• [Data provided]
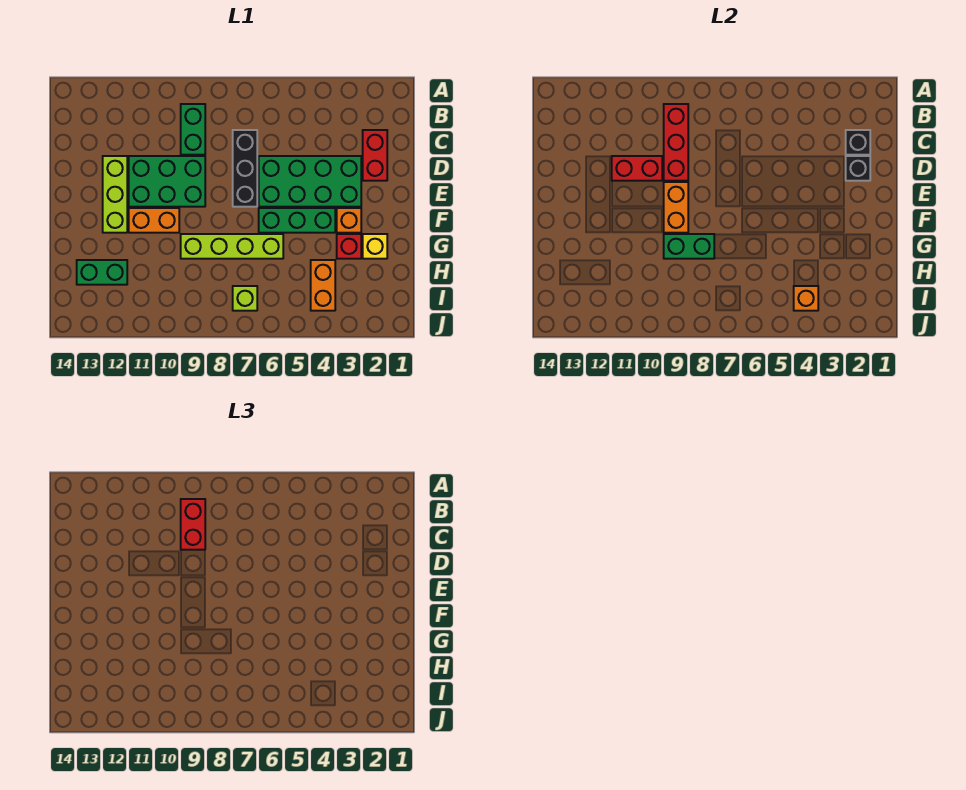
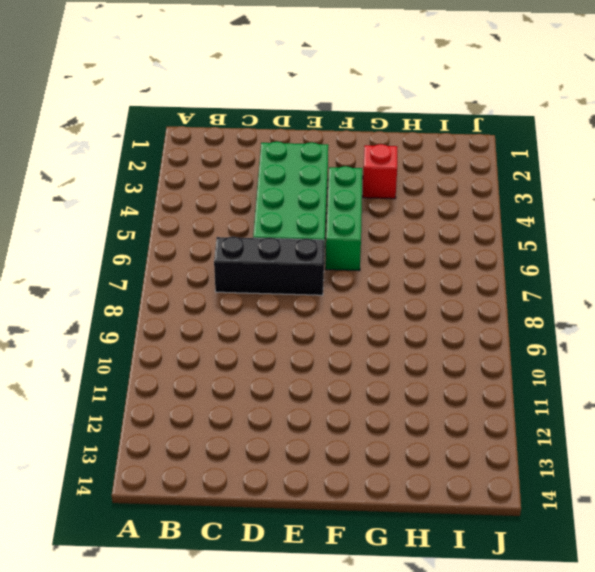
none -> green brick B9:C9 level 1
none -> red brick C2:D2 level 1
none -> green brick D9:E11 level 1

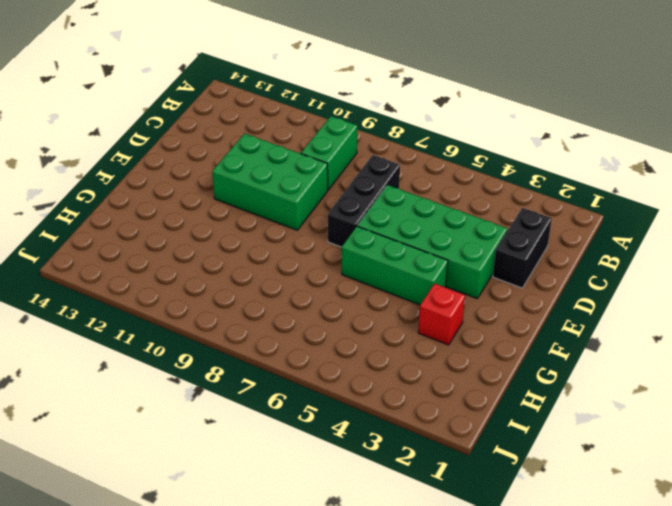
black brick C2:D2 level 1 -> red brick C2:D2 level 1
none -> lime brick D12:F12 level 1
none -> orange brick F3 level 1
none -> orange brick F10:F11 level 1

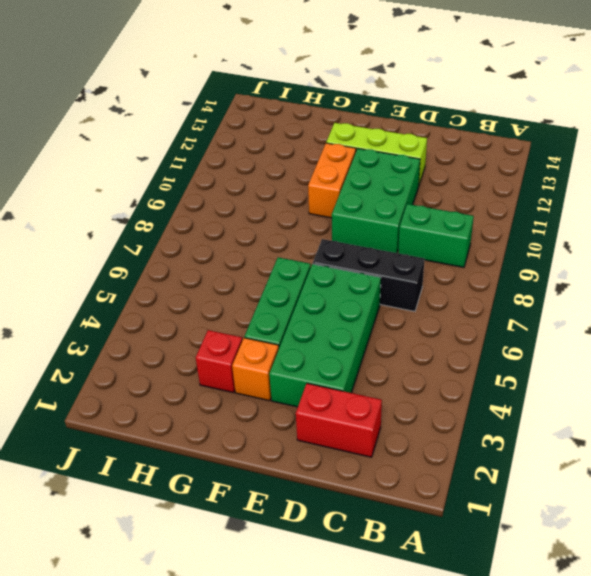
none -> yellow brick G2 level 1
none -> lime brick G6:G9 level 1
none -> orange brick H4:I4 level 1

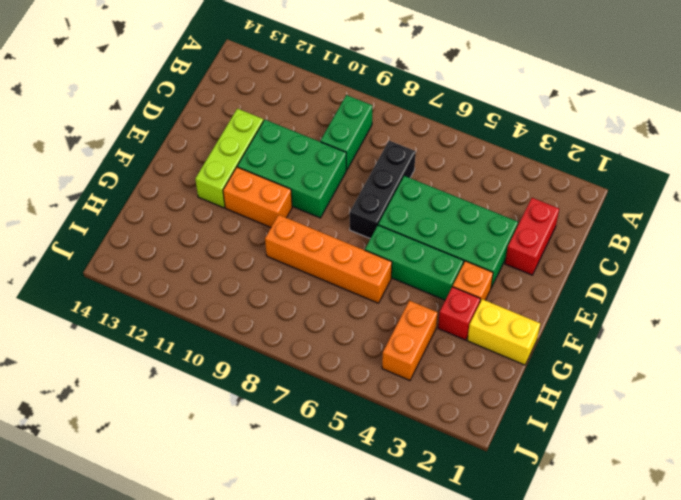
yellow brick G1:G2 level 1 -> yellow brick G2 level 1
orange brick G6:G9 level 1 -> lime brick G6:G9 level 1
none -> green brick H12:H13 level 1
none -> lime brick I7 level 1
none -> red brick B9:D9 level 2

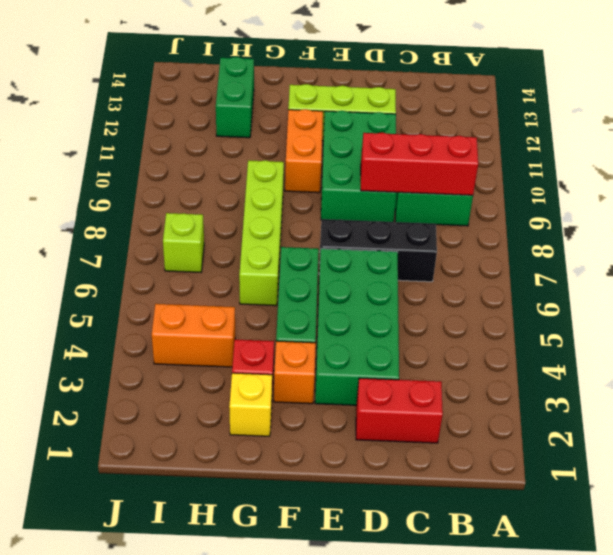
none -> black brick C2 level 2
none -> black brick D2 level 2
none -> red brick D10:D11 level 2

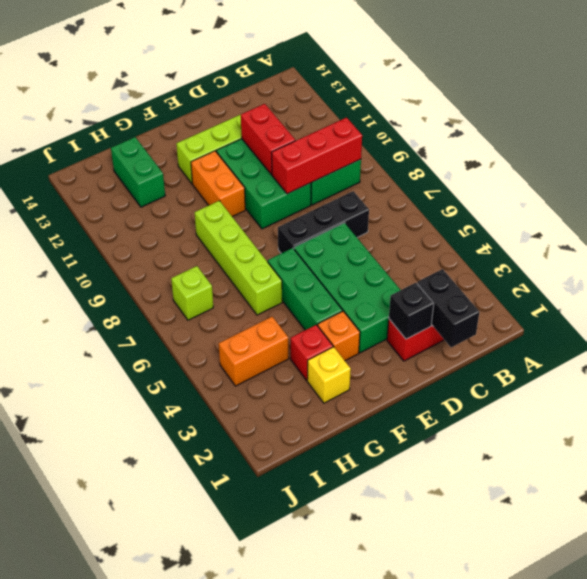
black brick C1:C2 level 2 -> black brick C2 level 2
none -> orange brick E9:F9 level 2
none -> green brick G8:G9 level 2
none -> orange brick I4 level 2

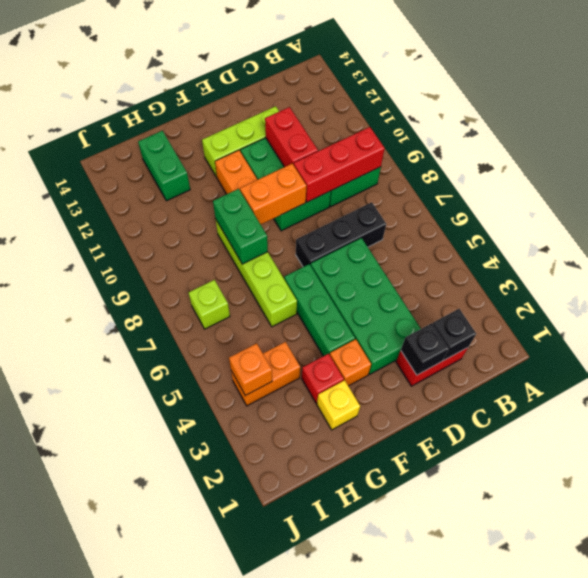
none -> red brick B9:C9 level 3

• [Problem statement]
Using the records above, count how many lines include the word "orange", and reply only with that figure.

• [Result of the exercise]
6